:: What the task asks ::
Copy only those lines which run from the line containing "MATRIX3 pin CS: A2 -> RX" to the end of the entries below, both inclusive, exactly as written and with no pictures.

Detected change data:
====

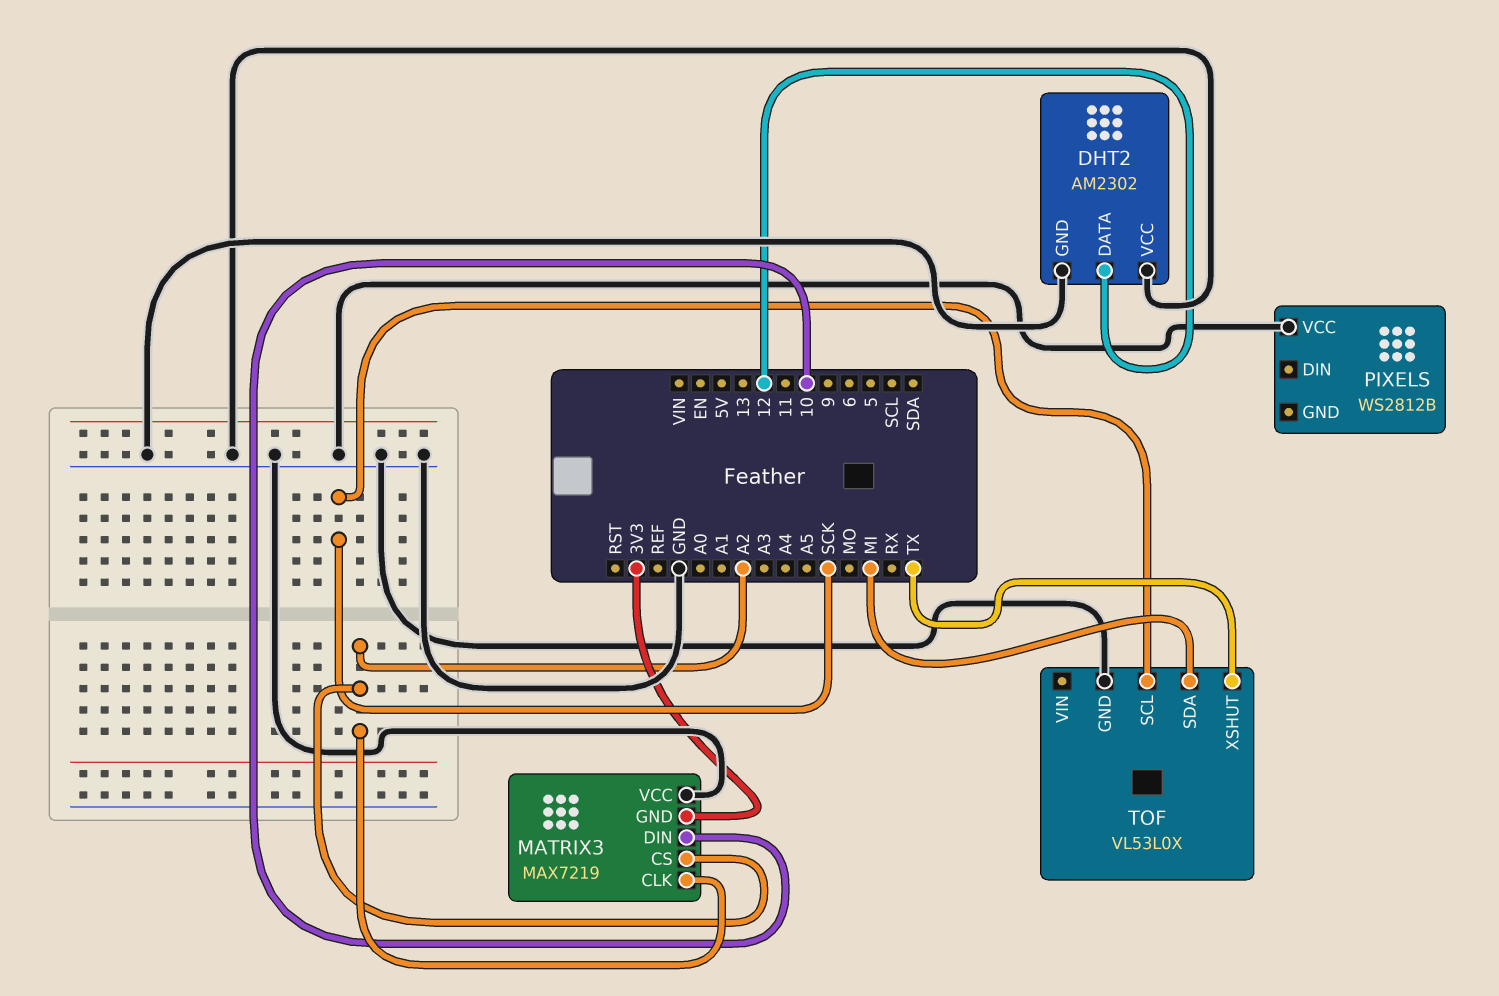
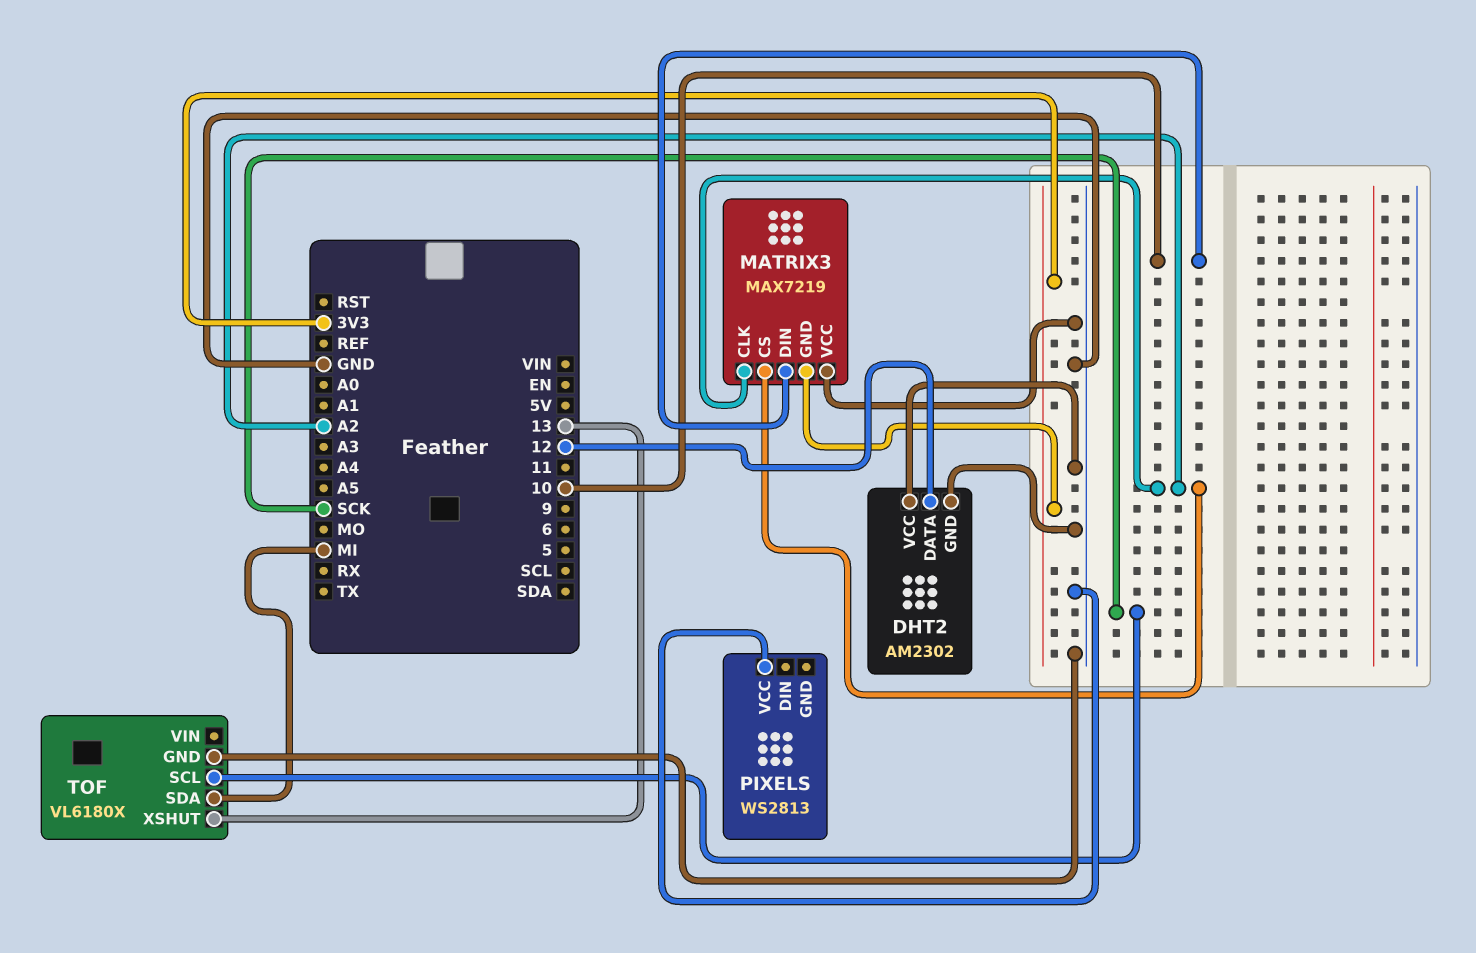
PIXELS: WS2812B -> WS2813
TOF: VL53L0X -> VL6180X
TOF pin XSHUT: TX -> 13

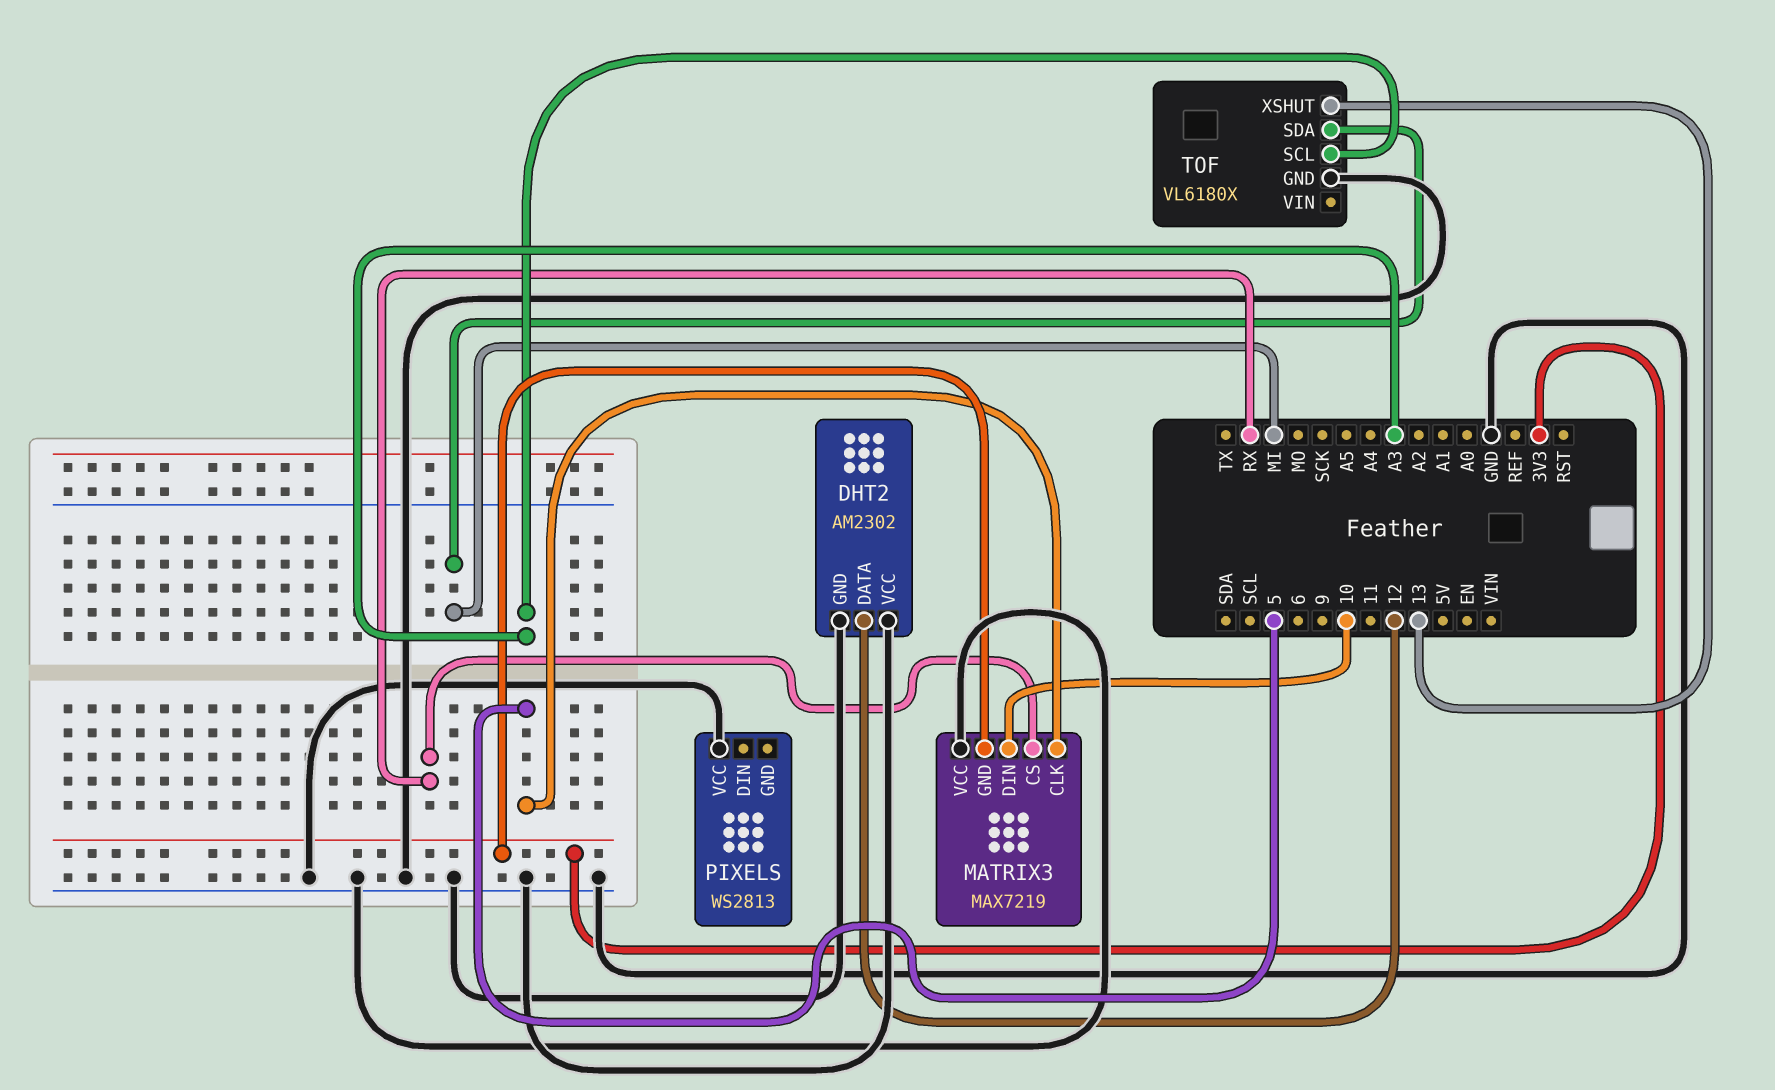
MATRIX3 pin CLK: A2 -> 5
MATRIX3 pin CS: A2 -> RX
TOF pin SCL: SCK -> A3

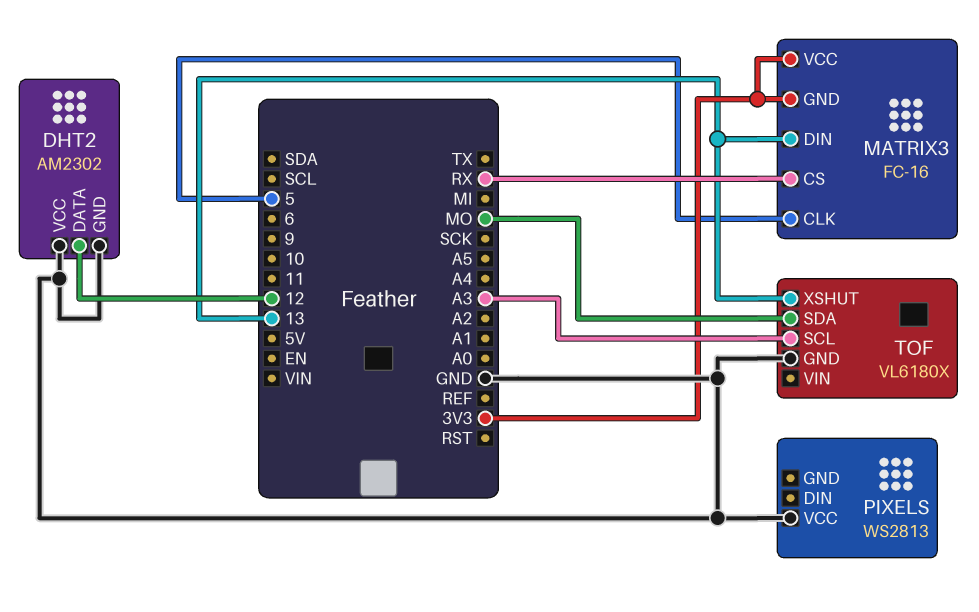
MATRIX3: MAX7219 -> FC-16
MATRIX3 pin DIN: 10 -> 13
MATRIX3 pin VCC: GND -> 3V3
TOF pin SDA: MI -> MO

====

:: Your solution ::
MATRIX3 pin CS: A2 -> RX
TOF pin SCL: SCK -> A3

MATRIX3: MAX7219 -> FC-16
MATRIX3 pin DIN: 10 -> 13
MATRIX3 pin VCC: GND -> 3V3
TOF pin SDA: MI -> MO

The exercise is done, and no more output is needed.